Given records:
- - - -

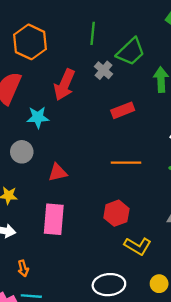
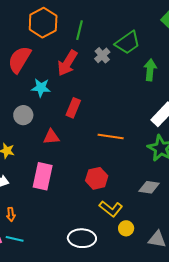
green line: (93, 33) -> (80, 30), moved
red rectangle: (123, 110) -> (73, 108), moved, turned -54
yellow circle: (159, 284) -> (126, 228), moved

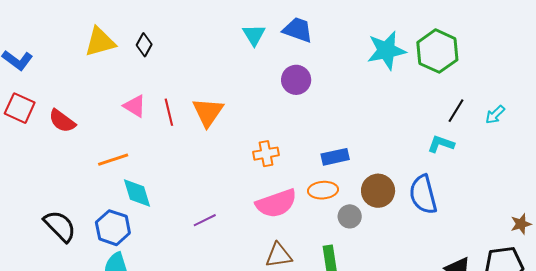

- - - -

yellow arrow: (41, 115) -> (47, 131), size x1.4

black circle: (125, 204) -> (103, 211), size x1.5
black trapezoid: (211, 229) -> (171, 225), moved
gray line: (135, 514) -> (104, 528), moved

- - - -

In the material above, locate the line containing "black circle: (125, 204)" and the line containing "gray line: (135, 514) -> (104, 528), moved". Transcribe exactly those two lines and every line between them, and nothing more.

Response box:
black circle: (125, 204) -> (103, 211), size x1.5
black trapezoid: (211, 229) -> (171, 225), moved
gray line: (135, 514) -> (104, 528), moved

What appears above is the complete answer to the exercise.